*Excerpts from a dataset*
- Opening Delimiter -
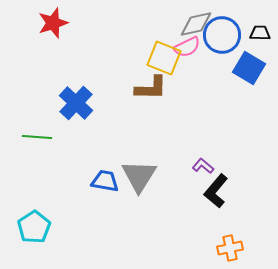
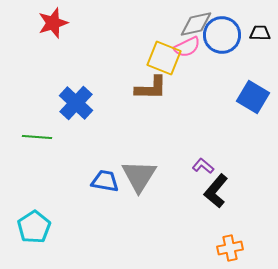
blue square: moved 4 px right, 29 px down
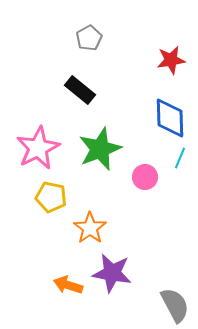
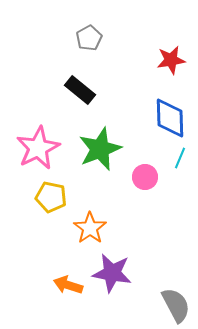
gray semicircle: moved 1 px right
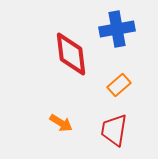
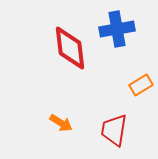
red diamond: moved 1 px left, 6 px up
orange rectangle: moved 22 px right; rotated 10 degrees clockwise
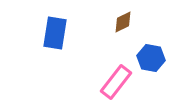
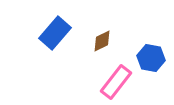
brown diamond: moved 21 px left, 19 px down
blue rectangle: rotated 32 degrees clockwise
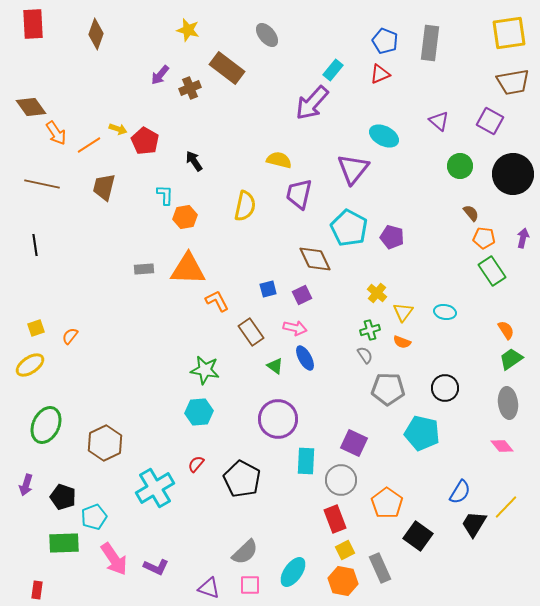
- Closing Delimiter -
Copy every entry word for word, but omit the pictures.

blue square: moved 4 px right, 29 px down
gray semicircle: moved 1 px right
red diamond: moved 1 px left, 6 px up
orange rectangle: moved 22 px right; rotated 10 degrees clockwise
brown diamond: moved 21 px left, 19 px down
blue rectangle: rotated 32 degrees clockwise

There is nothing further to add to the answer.